Pictures must be kept out of the copy. Every entry is to be duplicated exactly.

Dataset records
BEGIN

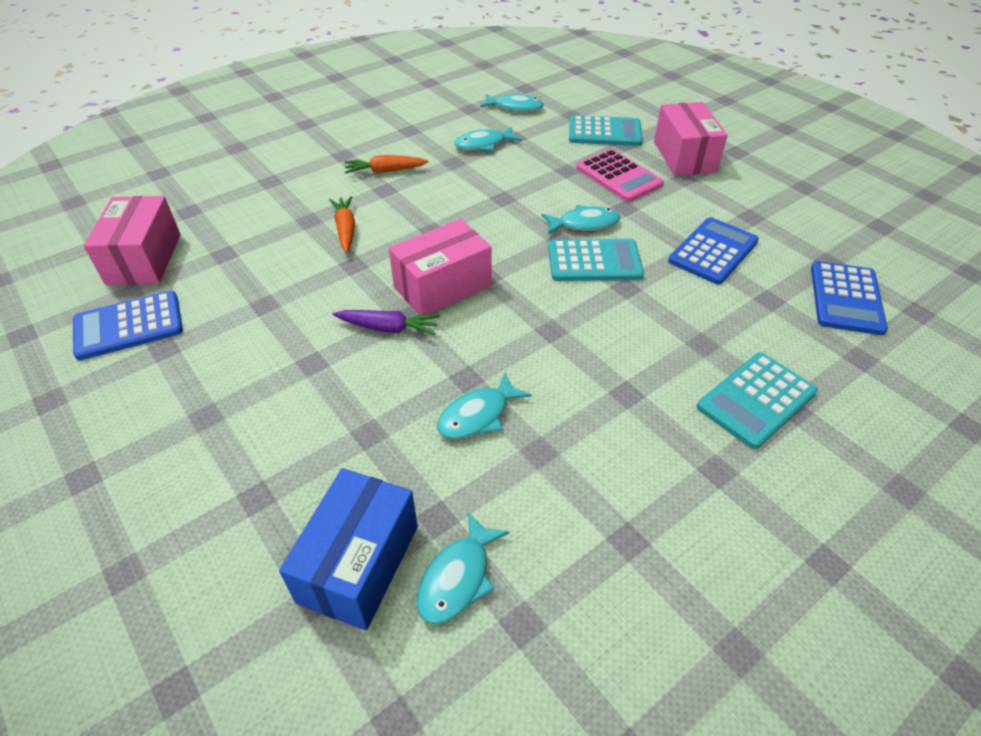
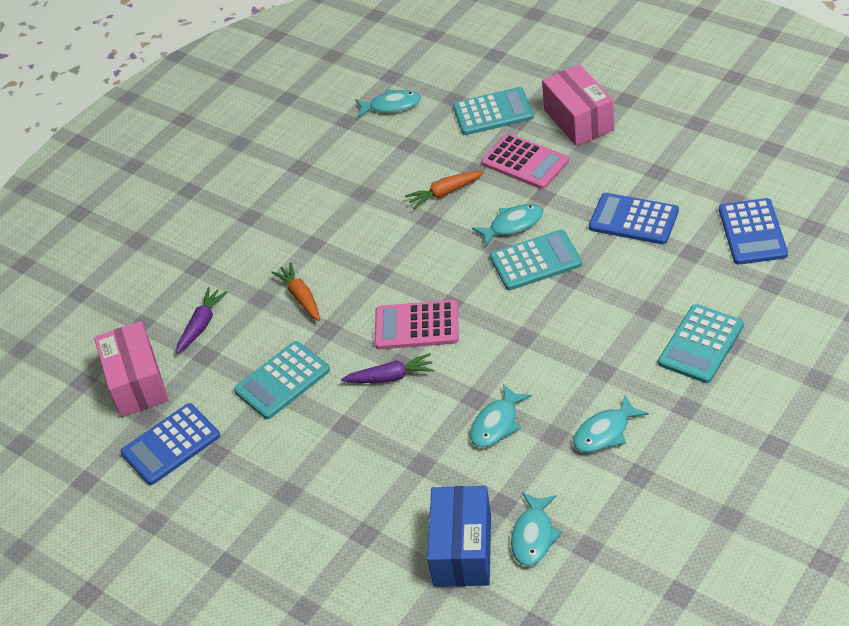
camera: 10 degrees left, 0 degrees up
orange carrot [345,155,429,174] -> orange carrot moved to [405,171,484,209]
pink box [389,219,492,315] -> pink calculator [375,300,459,349]
turquoise fish [454,127,522,151] -> turquoise fish moved to [573,395,649,453]
blue calculator [668,217,759,285] -> blue calculator turned 90 degrees counterclockwise [589,193,679,244]
none -> purple carrot [176,287,228,354]
none -> turquoise calculator [234,341,330,419]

END

### Output below
camera: 10 degrees left, 0 degrees up
orange carrot [345,155,429,174] -> orange carrot moved to [405,171,484,209]
pink box [389,219,492,315] -> pink calculator [375,300,459,349]
turquoise fish [454,127,522,151] -> turquoise fish moved to [573,395,649,453]
blue calculator [668,217,759,285] -> blue calculator turned 90 degrees counterclockwise [589,193,679,244]
none -> purple carrot [176,287,228,354]
none -> turquoise calculator [234,341,330,419]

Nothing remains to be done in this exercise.